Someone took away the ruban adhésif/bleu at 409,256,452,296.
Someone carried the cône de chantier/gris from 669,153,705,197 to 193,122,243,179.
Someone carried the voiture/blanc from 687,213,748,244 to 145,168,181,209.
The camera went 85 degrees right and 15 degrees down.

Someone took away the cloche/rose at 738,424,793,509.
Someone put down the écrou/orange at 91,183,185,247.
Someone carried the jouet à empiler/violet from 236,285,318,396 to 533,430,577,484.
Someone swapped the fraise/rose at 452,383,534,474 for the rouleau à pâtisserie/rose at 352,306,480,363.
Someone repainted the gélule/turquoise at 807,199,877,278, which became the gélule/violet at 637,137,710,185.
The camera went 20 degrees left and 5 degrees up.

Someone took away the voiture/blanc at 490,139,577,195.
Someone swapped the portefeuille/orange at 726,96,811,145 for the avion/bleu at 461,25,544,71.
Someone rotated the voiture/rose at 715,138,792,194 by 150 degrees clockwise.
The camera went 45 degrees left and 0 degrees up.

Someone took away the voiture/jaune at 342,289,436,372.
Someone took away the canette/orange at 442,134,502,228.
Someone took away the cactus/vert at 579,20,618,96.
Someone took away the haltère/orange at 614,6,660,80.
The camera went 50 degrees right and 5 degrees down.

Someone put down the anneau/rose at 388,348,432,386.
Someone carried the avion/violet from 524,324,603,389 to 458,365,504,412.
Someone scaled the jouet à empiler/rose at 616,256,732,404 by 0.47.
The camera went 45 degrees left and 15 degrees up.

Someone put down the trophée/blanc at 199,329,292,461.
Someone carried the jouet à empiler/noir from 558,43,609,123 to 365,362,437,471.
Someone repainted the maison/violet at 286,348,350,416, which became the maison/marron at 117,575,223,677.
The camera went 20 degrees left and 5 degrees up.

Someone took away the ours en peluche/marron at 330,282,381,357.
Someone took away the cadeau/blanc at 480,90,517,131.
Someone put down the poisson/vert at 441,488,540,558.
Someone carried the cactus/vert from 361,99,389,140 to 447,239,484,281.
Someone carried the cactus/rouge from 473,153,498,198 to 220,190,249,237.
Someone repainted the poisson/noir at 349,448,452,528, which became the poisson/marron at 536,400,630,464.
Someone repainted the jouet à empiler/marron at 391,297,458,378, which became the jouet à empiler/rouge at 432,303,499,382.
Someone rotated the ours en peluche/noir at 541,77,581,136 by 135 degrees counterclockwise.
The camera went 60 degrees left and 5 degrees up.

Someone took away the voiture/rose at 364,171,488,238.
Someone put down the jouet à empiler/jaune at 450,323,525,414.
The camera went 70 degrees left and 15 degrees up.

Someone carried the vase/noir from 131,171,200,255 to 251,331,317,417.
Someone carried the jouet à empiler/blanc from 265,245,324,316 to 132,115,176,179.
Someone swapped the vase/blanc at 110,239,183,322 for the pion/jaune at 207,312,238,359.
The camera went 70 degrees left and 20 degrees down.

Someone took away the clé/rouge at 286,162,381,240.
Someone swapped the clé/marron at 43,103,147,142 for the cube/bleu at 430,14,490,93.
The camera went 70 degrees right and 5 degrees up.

**Requirement**
Scan the entries above for the word "marron", then copy every line in which it occurs.

**Task solution**
Someone repainted the maison/violet at 286,348,350,416, which became the maison/marron at 117,575,223,677.
Someone took away the ours en peluche/marron at 330,282,381,357.
Someone repainted the poisson/noir at 349,448,452,528, which became the poisson/marron at 536,400,630,464.
Someone repainted the jouet à empiler/marron at 391,297,458,378, which became the jouet à empiler/rouge at 432,303,499,382.
Someone swapped the clé/marron at 43,103,147,142 for the cube/bleu at 430,14,490,93.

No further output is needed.